Exercise instructions | Write out, word for word, every line in the data below from the one containing "C2: 4.7uF (GND, VA) -> 330nF (GND, VA)" to the one containing "R12: none -> 75k (N_19, N_21)", both of them included.

Supplied material |
*** Block opens ***

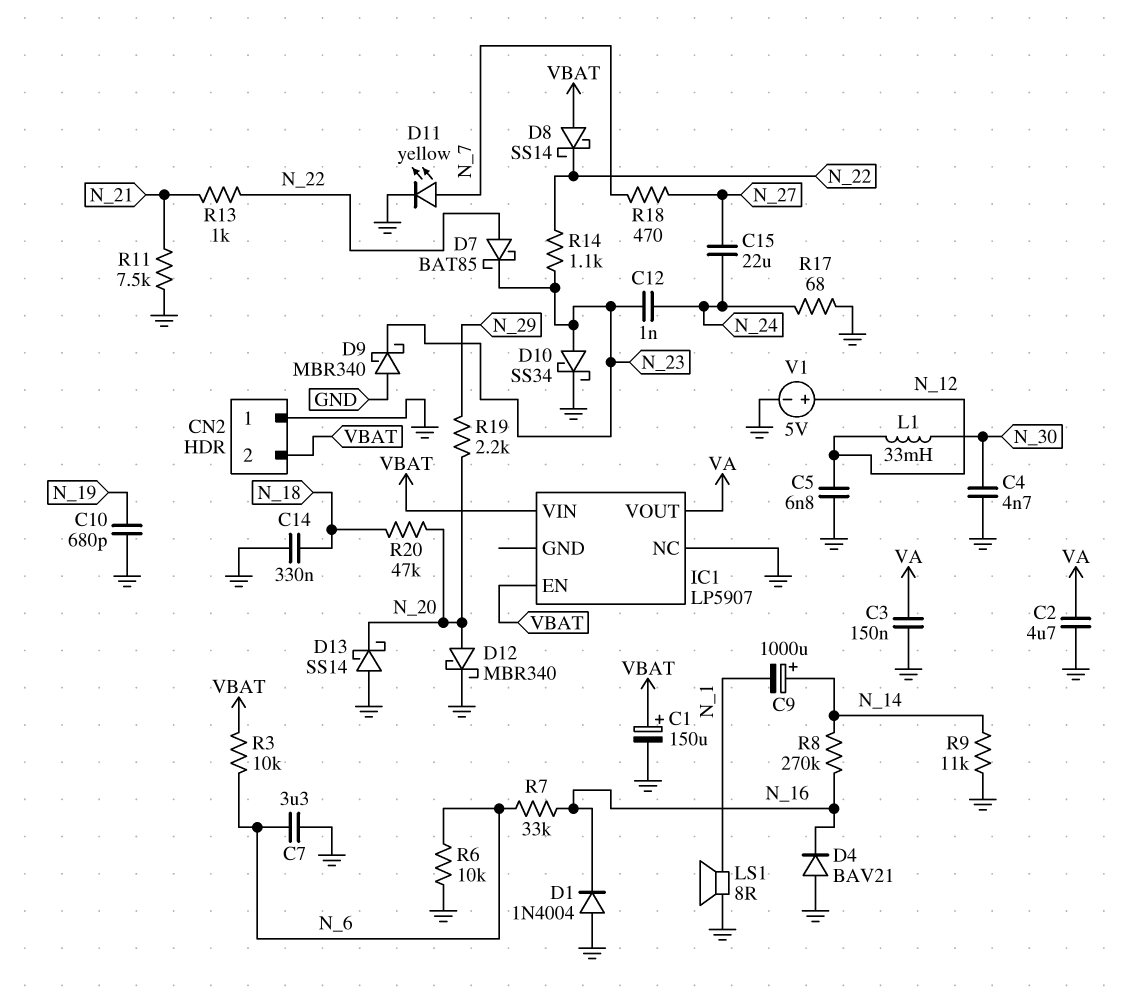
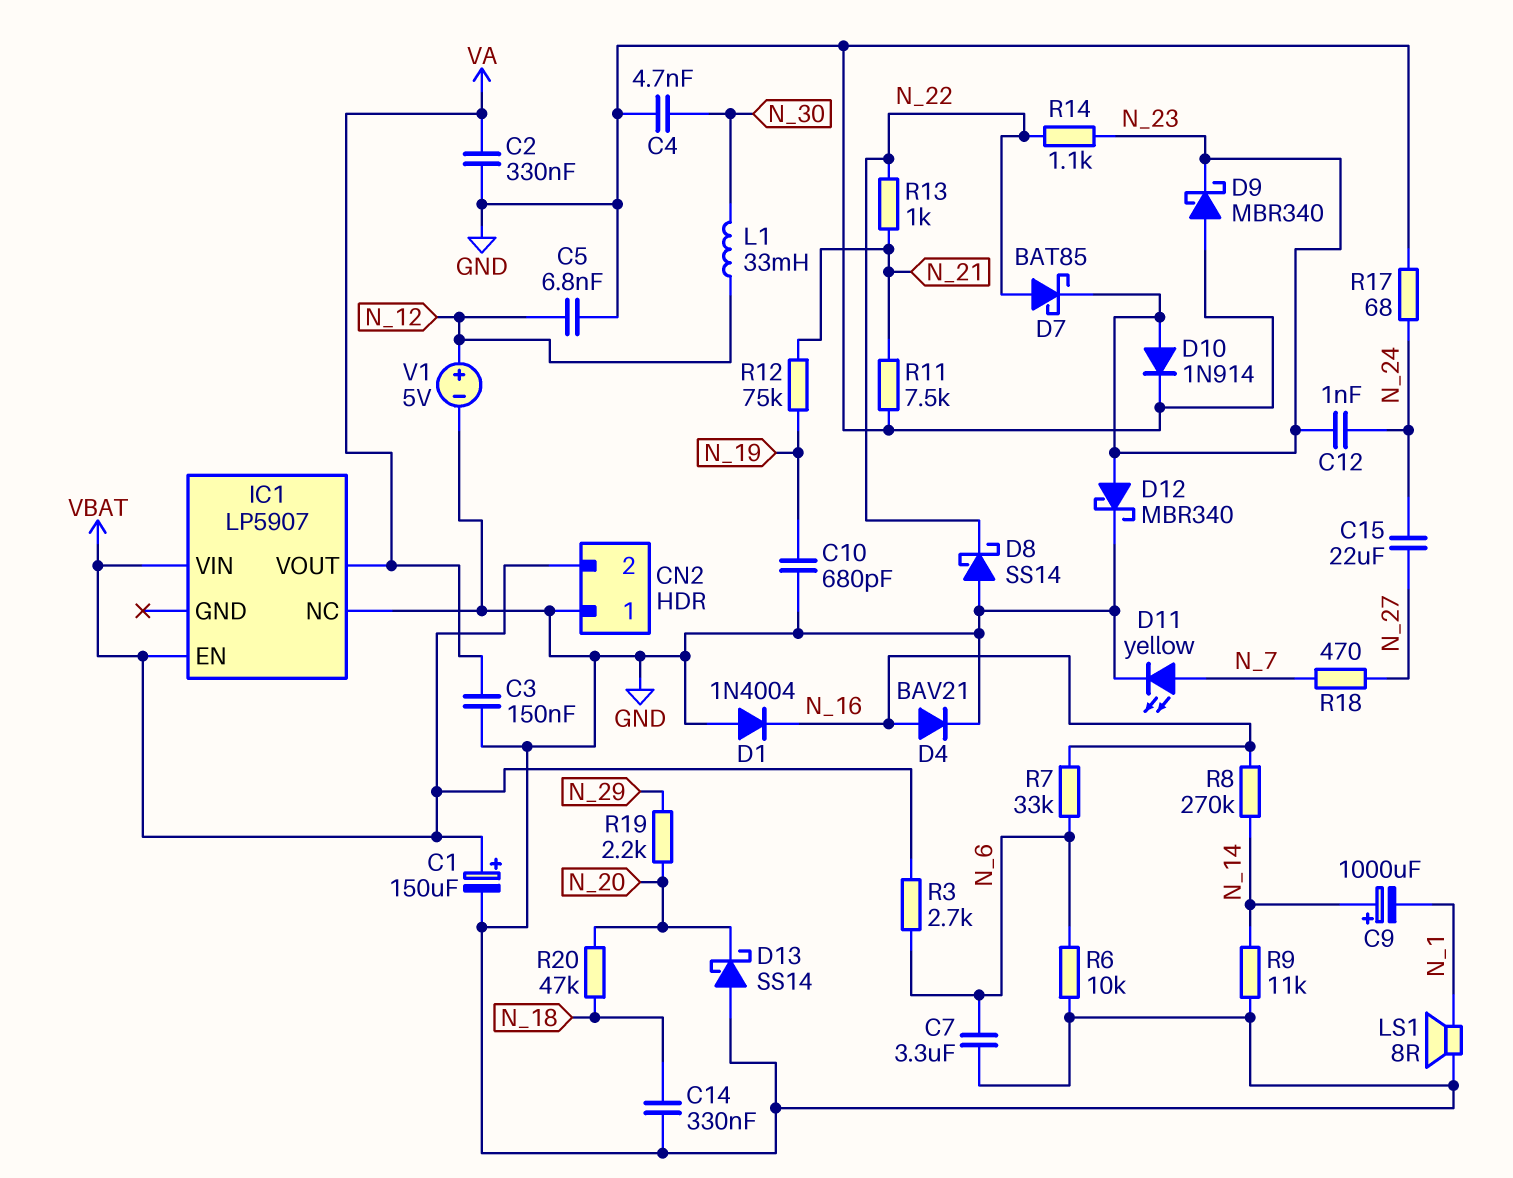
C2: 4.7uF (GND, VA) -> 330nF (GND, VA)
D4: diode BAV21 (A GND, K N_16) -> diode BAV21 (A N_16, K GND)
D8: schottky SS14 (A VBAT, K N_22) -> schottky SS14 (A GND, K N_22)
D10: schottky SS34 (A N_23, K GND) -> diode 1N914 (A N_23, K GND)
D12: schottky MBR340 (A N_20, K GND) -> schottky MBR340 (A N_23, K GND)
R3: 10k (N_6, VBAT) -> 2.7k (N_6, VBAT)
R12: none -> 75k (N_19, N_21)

*** Block closes ***
*** Block opens ***

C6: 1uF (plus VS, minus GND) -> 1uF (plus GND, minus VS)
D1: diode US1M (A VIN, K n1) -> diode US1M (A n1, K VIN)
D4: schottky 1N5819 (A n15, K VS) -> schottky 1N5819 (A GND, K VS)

*** Block closes ***
*** Block opens ***

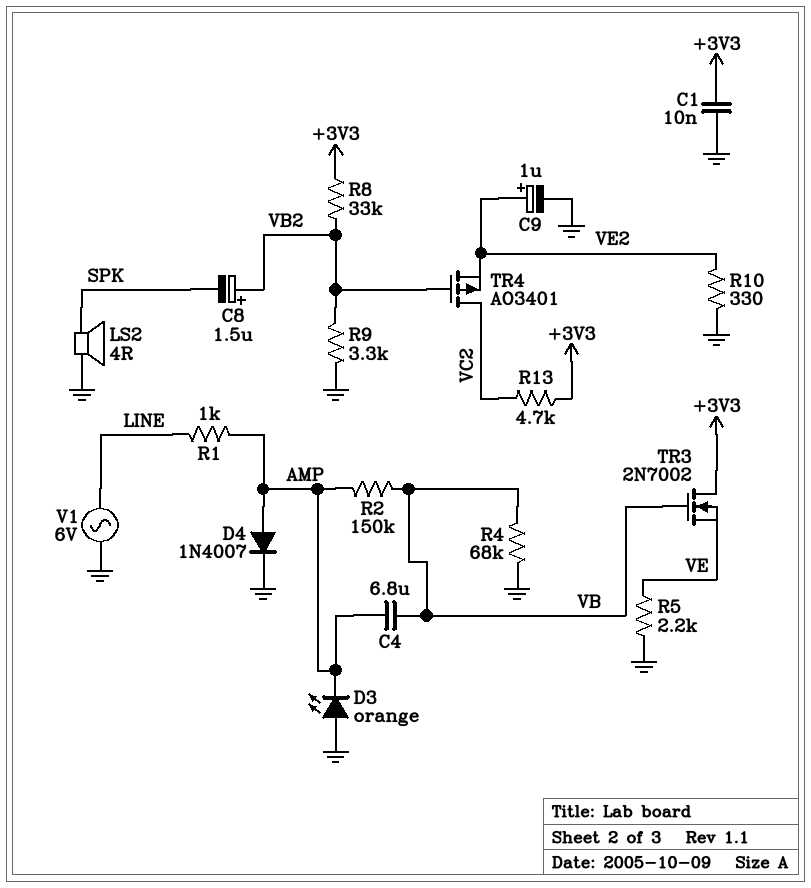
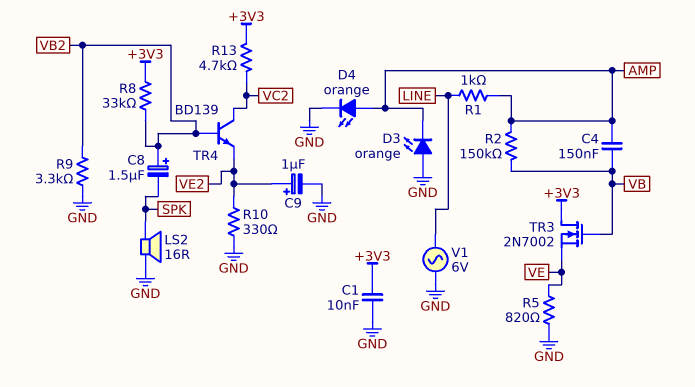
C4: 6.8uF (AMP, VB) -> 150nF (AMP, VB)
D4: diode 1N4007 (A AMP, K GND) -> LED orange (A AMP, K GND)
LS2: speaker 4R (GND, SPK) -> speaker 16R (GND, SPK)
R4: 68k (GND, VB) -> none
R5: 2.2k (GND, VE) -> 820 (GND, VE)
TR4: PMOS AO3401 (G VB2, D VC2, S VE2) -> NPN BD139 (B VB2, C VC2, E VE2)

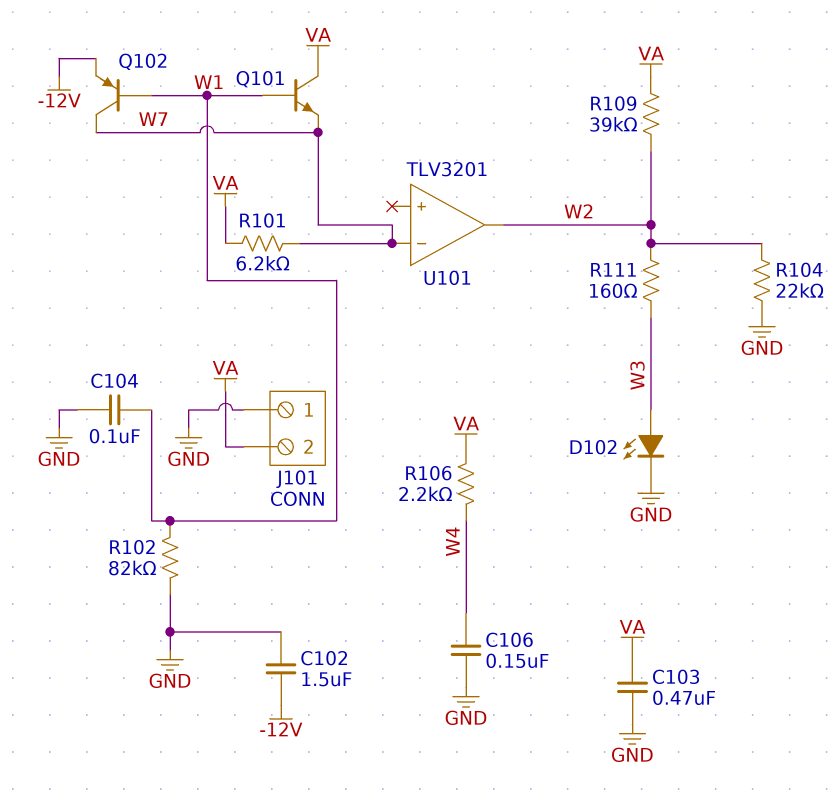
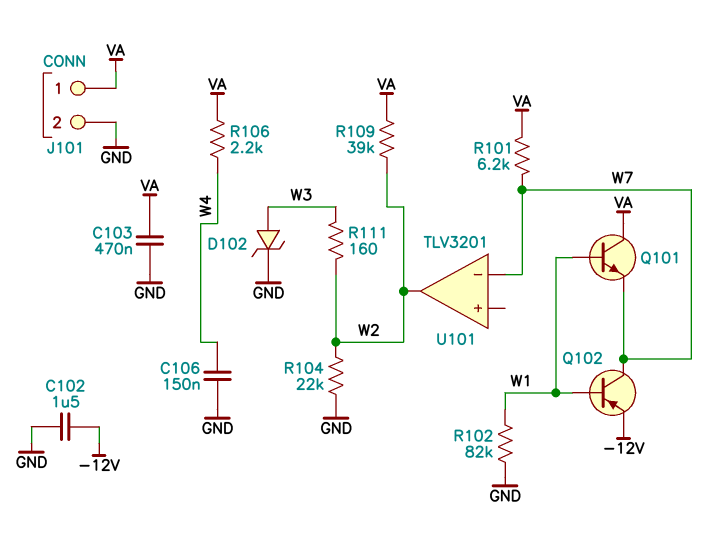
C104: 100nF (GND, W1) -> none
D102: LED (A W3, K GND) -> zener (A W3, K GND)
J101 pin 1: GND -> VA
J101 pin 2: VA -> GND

*** Block closes ***

Response |
C2: 4.7uF (GND, VA) -> 330nF (GND, VA)
D4: diode BAV21 (A GND, K N_16) -> diode BAV21 (A N_16, K GND)
D8: schottky SS14 (A VBAT, K N_22) -> schottky SS14 (A GND, K N_22)
D10: schottky SS34 (A N_23, K GND) -> diode 1N914 (A N_23, K GND)
D12: schottky MBR340 (A N_20, K GND) -> schottky MBR340 (A N_23, K GND)
R3: 10k (N_6, VBAT) -> 2.7k (N_6, VBAT)
R12: none -> 75k (N_19, N_21)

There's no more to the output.